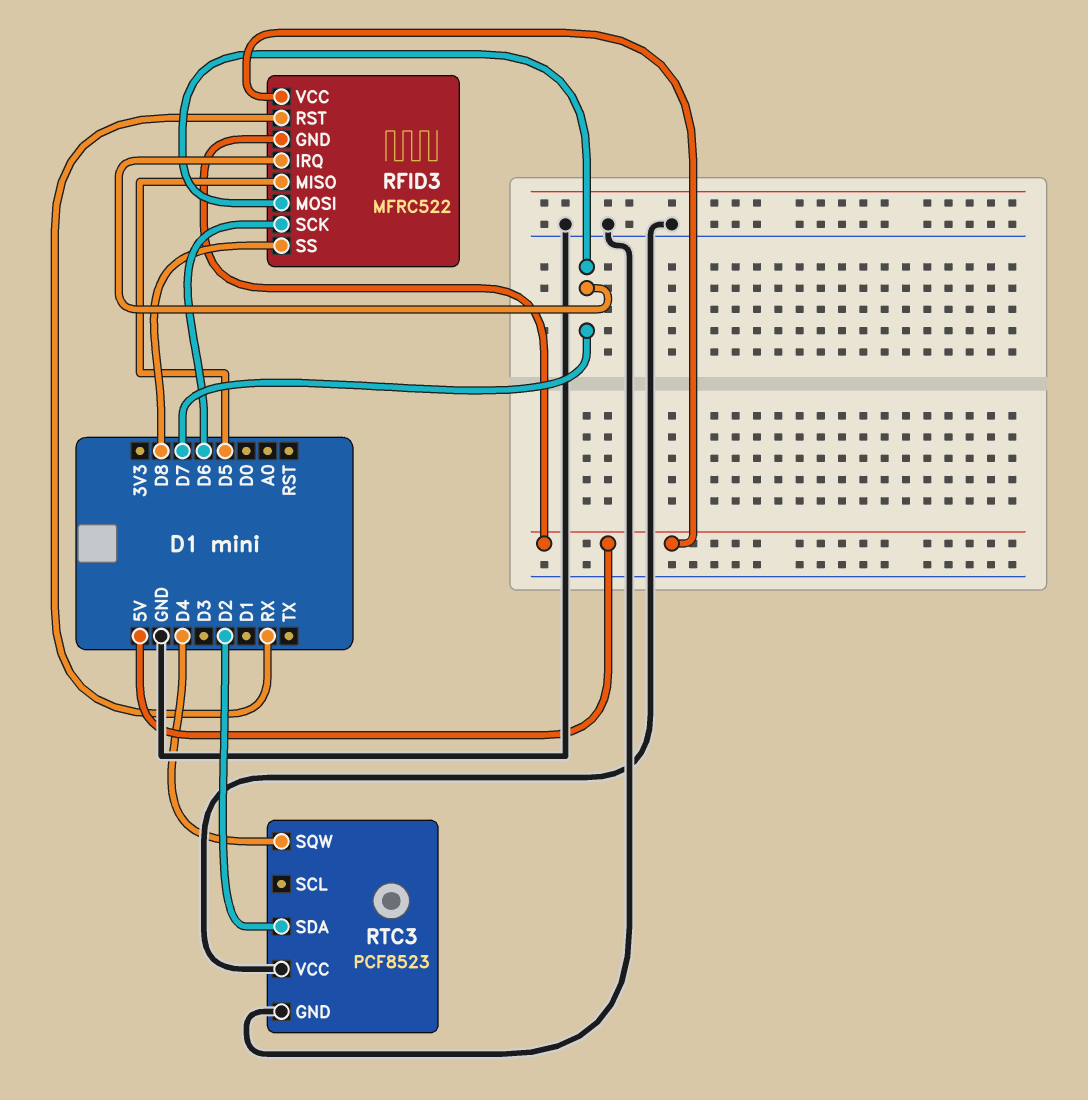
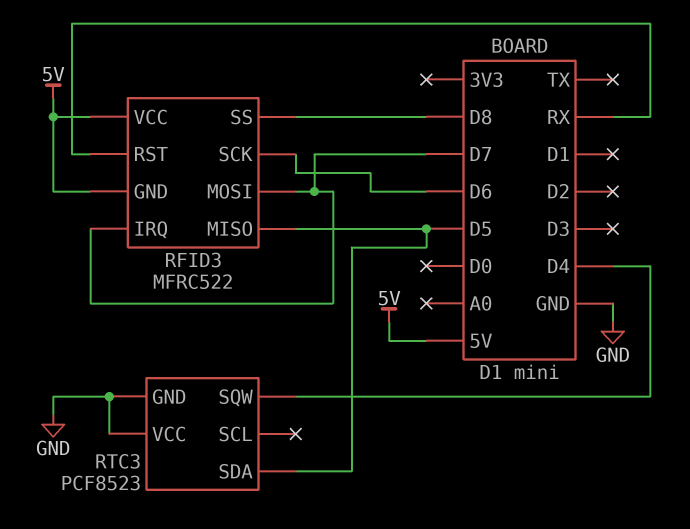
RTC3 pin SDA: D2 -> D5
==
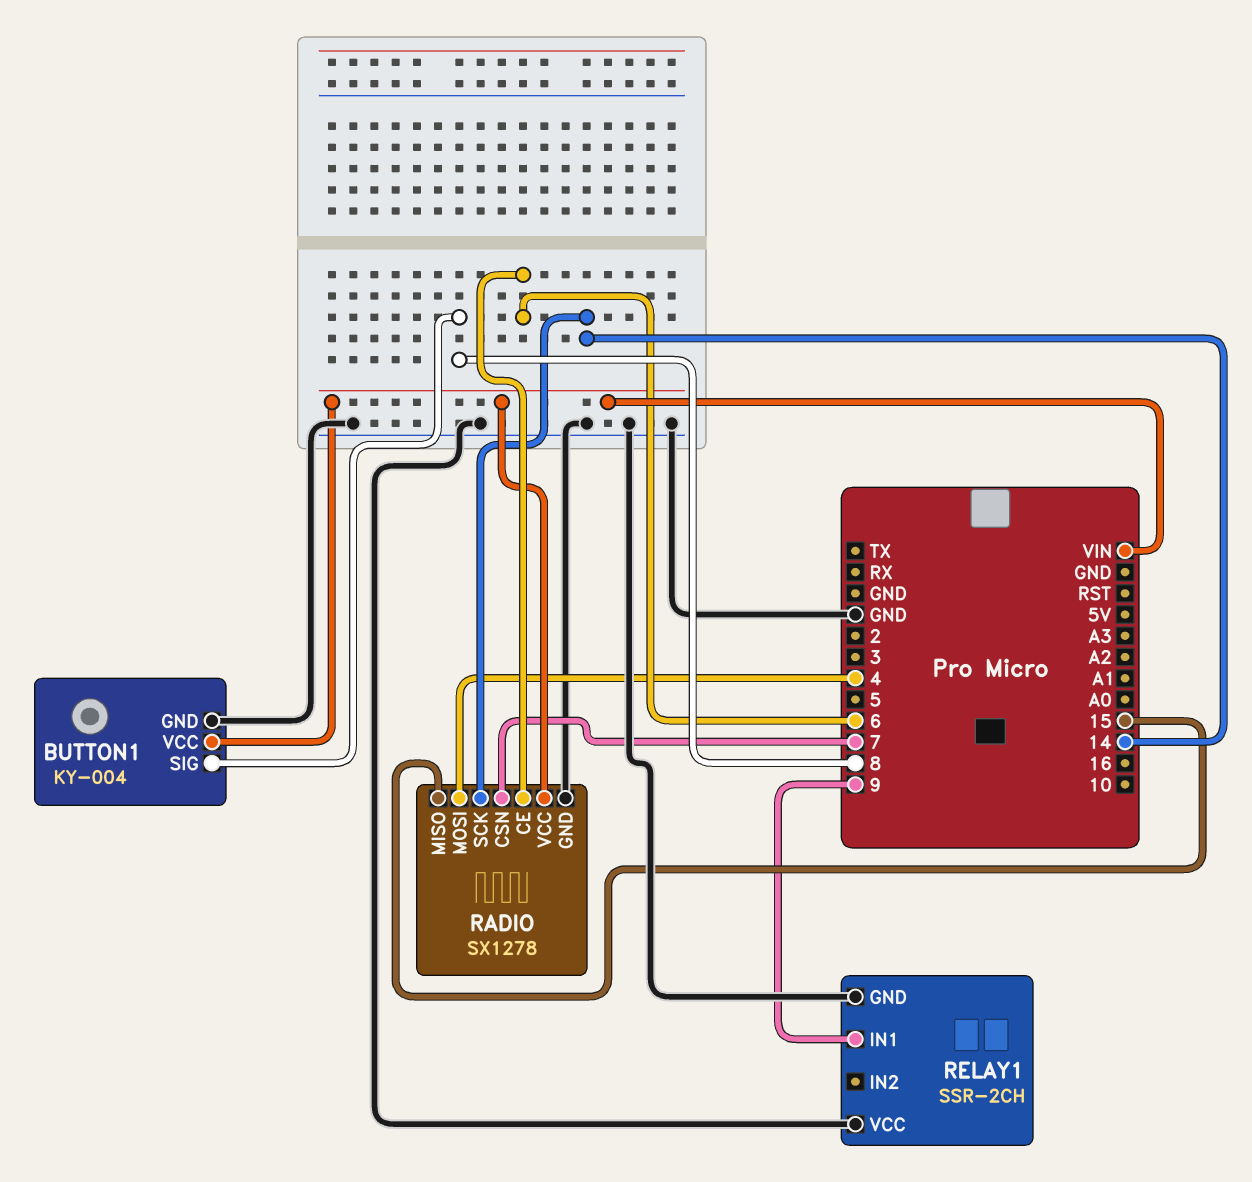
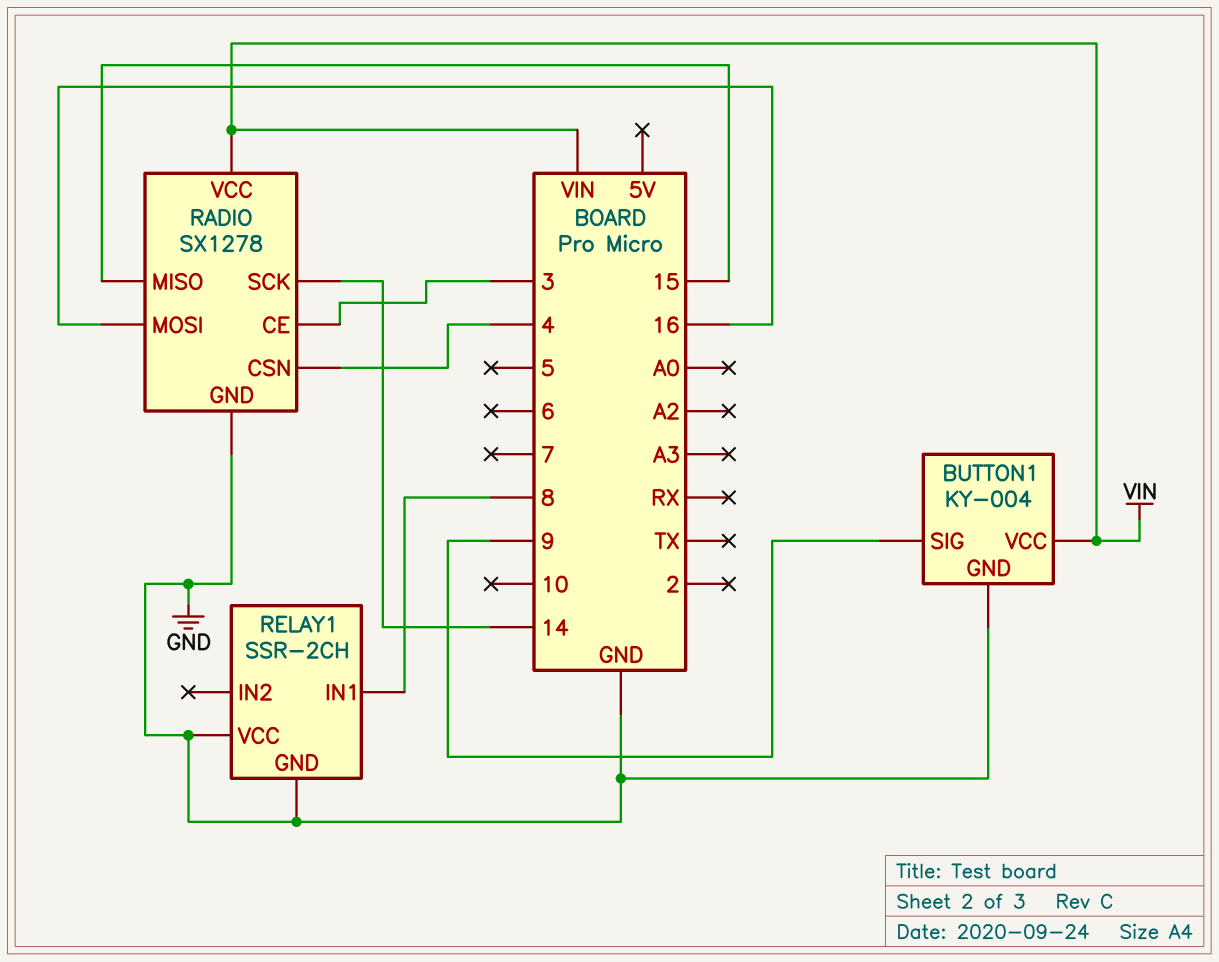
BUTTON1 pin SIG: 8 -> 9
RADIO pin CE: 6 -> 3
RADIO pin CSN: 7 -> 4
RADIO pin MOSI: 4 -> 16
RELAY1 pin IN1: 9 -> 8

WHAT IS NEEDED: Extract the lines of the preceding material that run from the line with "BUTTON1 pin SIG: 8 -> 9" through the line with "RELAY1 pin IN1: 9 -> 8", inclusive, reproducing them exactly and adding nothing.

ANSWER AREA:
BUTTON1 pin SIG: 8 -> 9
RADIO pin CE: 6 -> 3
RADIO pin CSN: 7 -> 4
RADIO pin MOSI: 4 -> 16
RELAY1 pin IN1: 9 -> 8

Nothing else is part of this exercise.